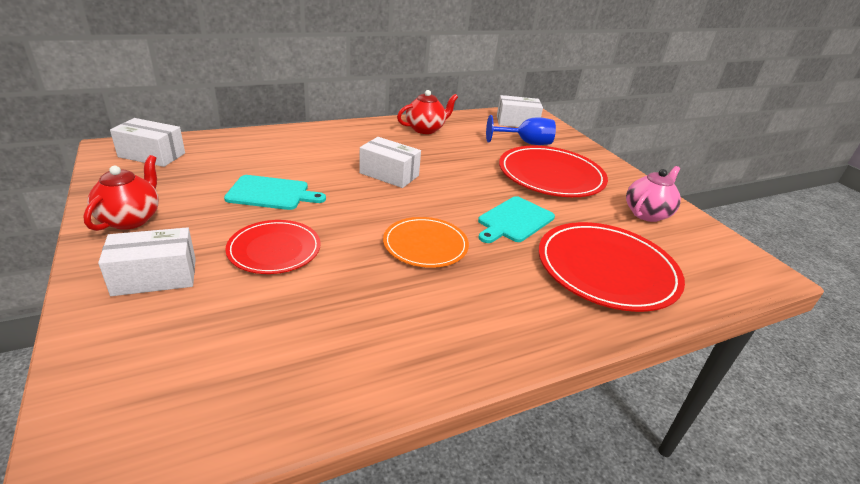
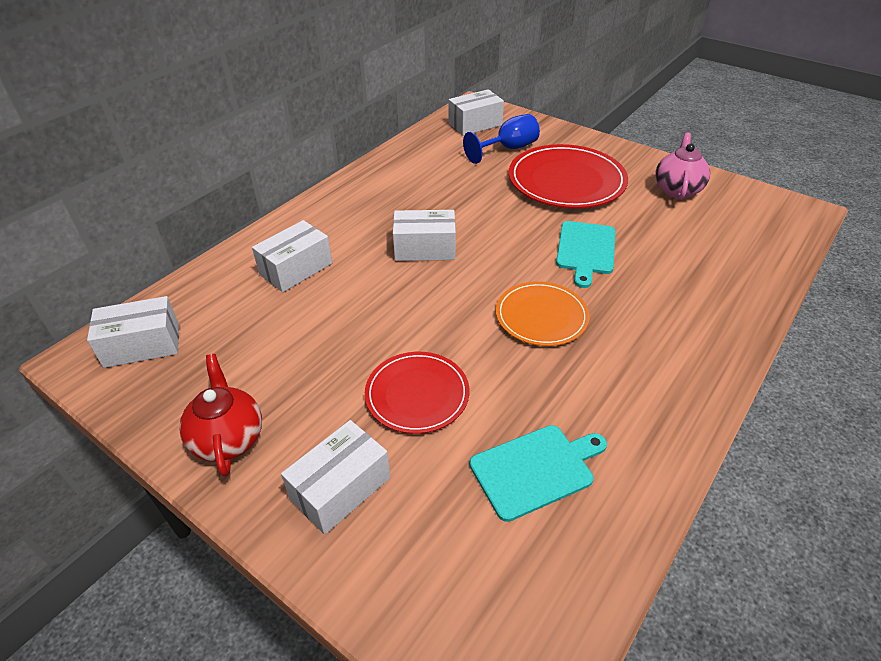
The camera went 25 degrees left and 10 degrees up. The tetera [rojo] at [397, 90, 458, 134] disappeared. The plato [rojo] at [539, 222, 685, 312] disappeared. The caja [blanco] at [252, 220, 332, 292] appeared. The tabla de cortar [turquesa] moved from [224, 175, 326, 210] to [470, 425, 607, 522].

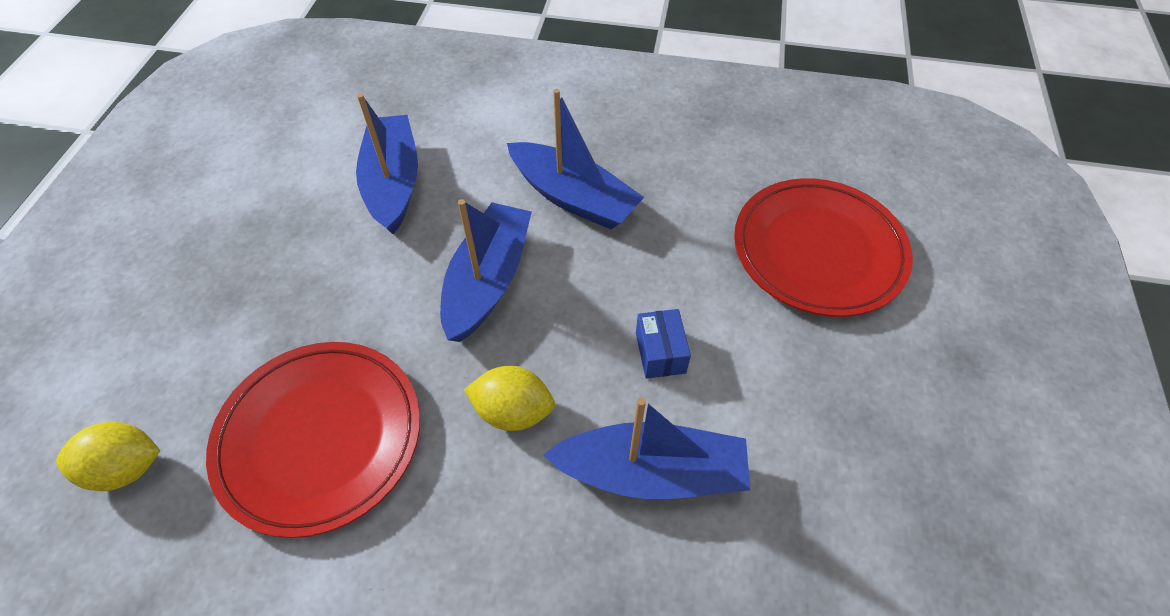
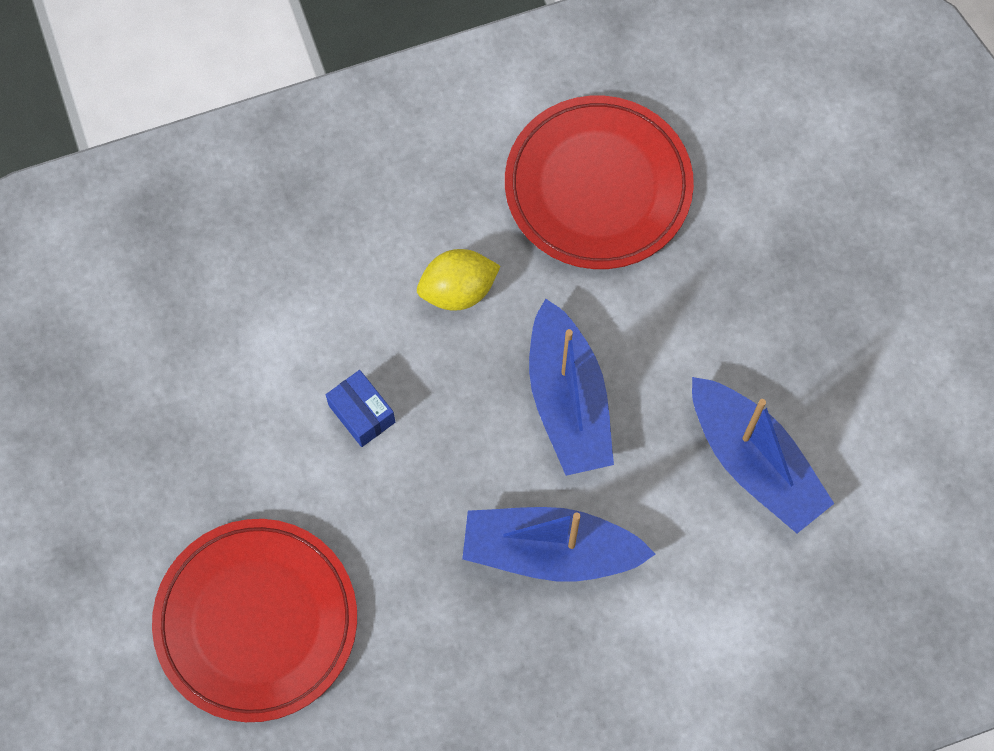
The camera went 150 degrees right and 15 degrees up. The limón [amarillo] at [56, 422, 160, 491] disappeared. The barco [azul] at [543, 397, 750, 499] disappeared.

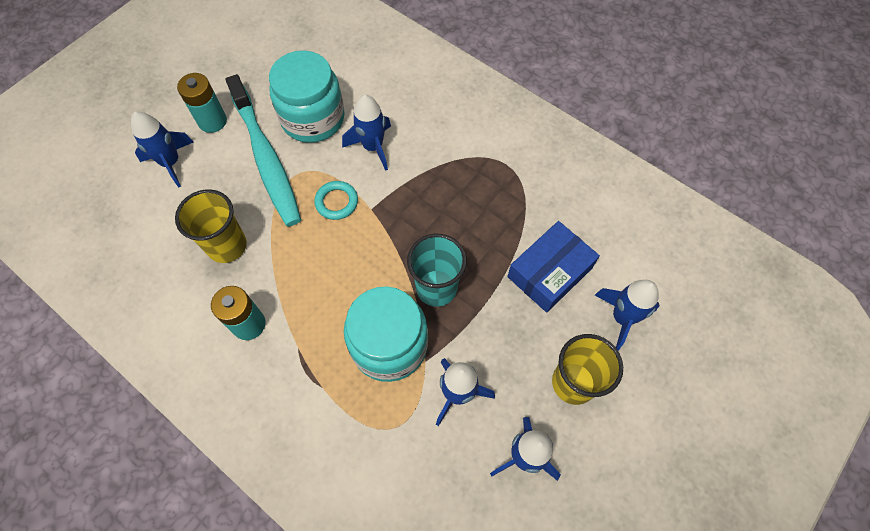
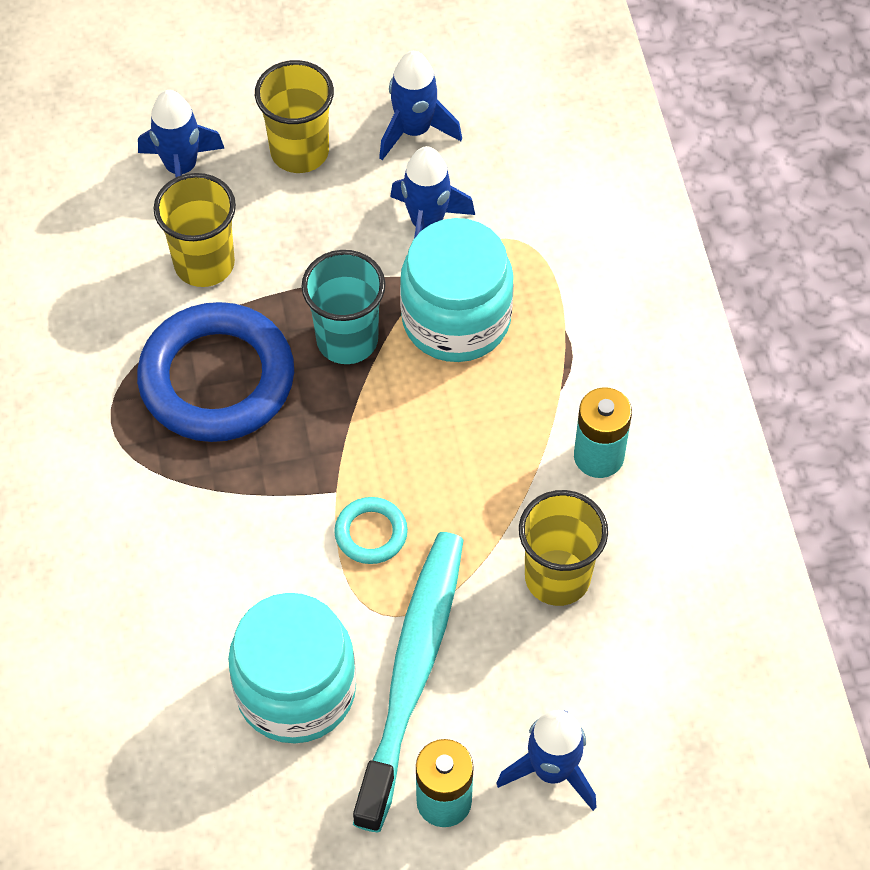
The camera went 140 degrees left and 5 degrees down. The cohete [azul] at [342, 95, 391, 171] disappeared. The anillo [azul] at [137, 302, 294, 442] appeared. The caja [azul] at [507, 221, 600, 313] was replaced by the vaso [amarillo] at [154, 173, 236, 287].

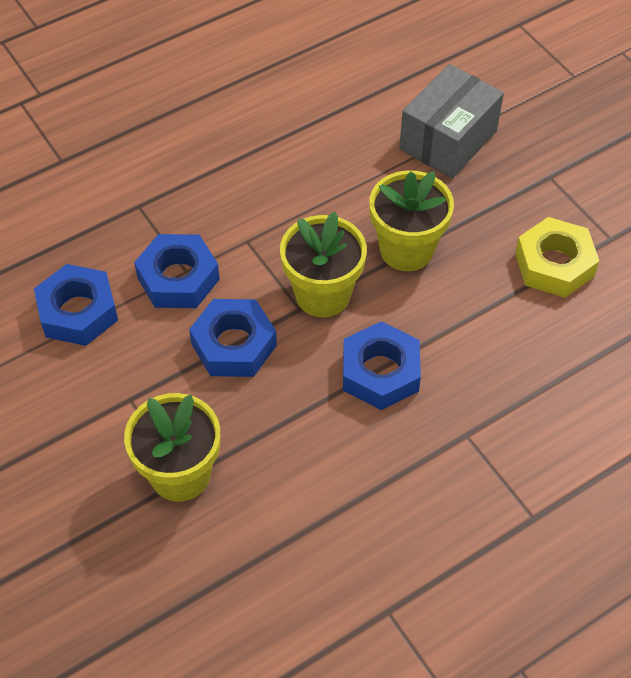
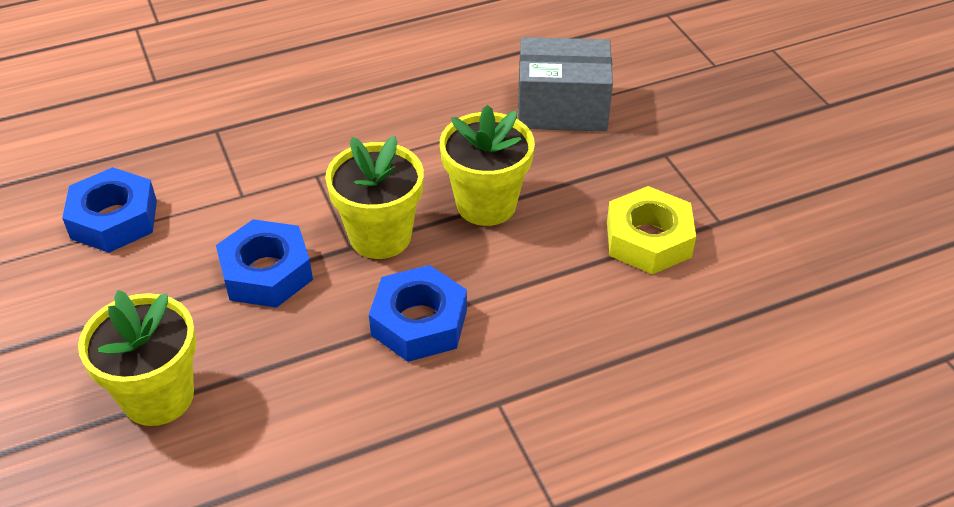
The camera went 10 degrees right and 10 degrees down. The tuerca [azul] at [134, 234, 220, 308] disappeared. The caja [gris] at [399, 64, 504, 179] turned 45 degrees clockwise.

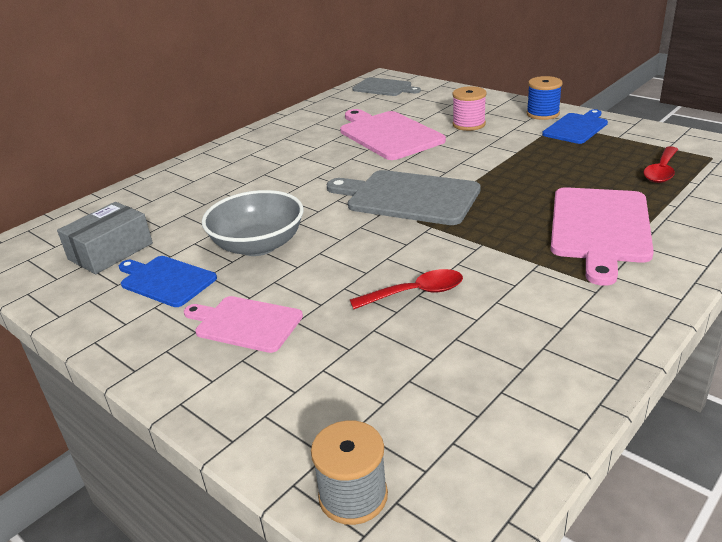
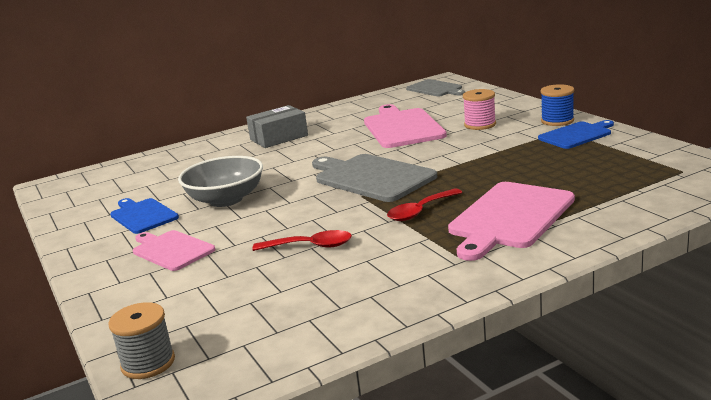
The camera went 20 degrees right and 10 degrees down. The caja [gris] moved from [57, 202, 153, 274] to [246, 105, 308, 148]. The cuchara [rojo] moved from [643, 146, 678, 183] to [387, 189, 462, 221].

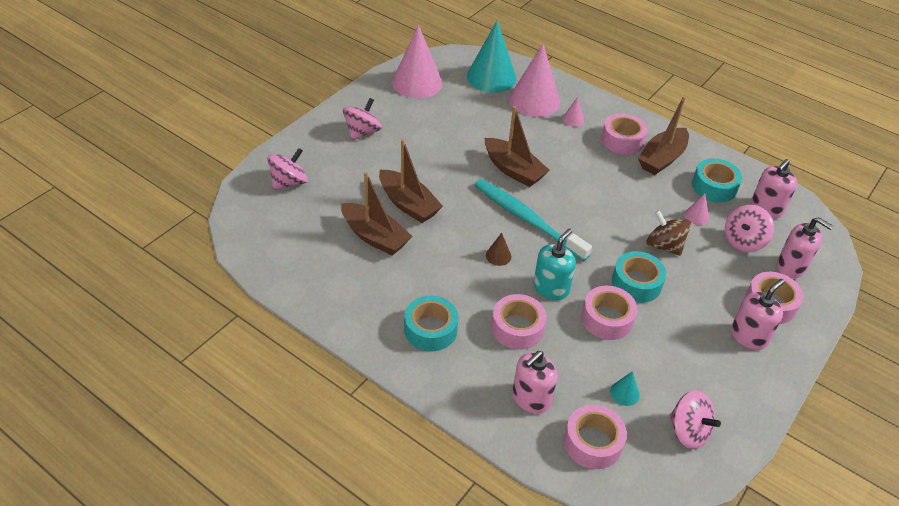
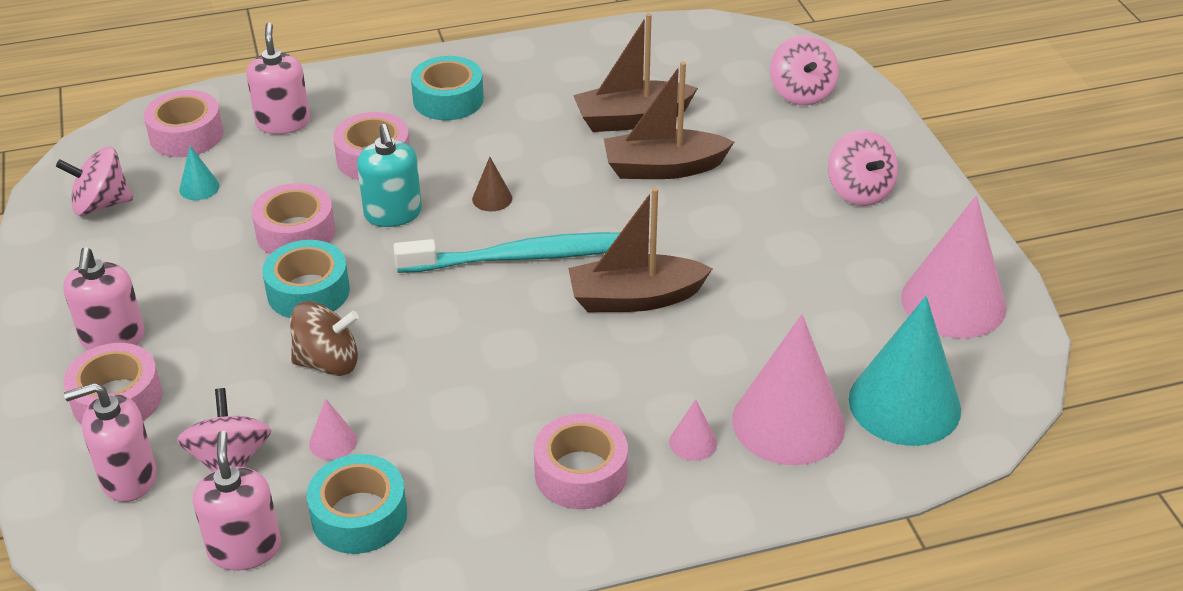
The camera went 130 degrees right and 5 degrees down. The barco [marrón] at [638, 96, 689, 175] disappeared.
══════════
◆ Work instructions ◆
Before copying the material, set its pictures aside; then transcribe it word for word.

◆ Exercise output ◆
The camera went 25 degrees left and 10 degrees up. The tetera [rojo] at [397, 90, 458, 134] disappeared. The plato [rojo] at [539, 222, 685, 312] disappeared. The caja [blanco] at [252, 220, 332, 292] appeared. The tabla de cortar [turquesa] moved from [224, 175, 326, 210] to [470, 425, 607, 522].

The camera went 150 degrees right and 15 degrees up. The limón [amarillo] at [56, 422, 160, 491] disappeared. The barco [azul] at [543, 397, 750, 499] disappeared.

The camera went 140 degrees left and 5 degrees down. The cohete [azul] at [342, 95, 391, 171] disappeared. The anillo [azul] at [137, 302, 294, 442] appeared. The caja [azul] at [507, 221, 600, 313] was replaced by the vaso [amarillo] at [154, 173, 236, 287].

The camera went 10 degrees right and 10 degrees down. The tuerca [azul] at [134, 234, 220, 308] disappeared. The caja [gris] at [399, 64, 504, 179] turned 45 degrees clockwise.

The camera went 20 degrees right and 10 degrees down. The caja [gris] moved from [57, 202, 153, 274] to [246, 105, 308, 148]. The cuchara [rojo] moved from [643, 146, 678, 183] to [387, 189, 462, 221].

The camera went 130 degrees right and 5 degrees down. The barco [marrón] at [638, 96, 689, 175] disappeared.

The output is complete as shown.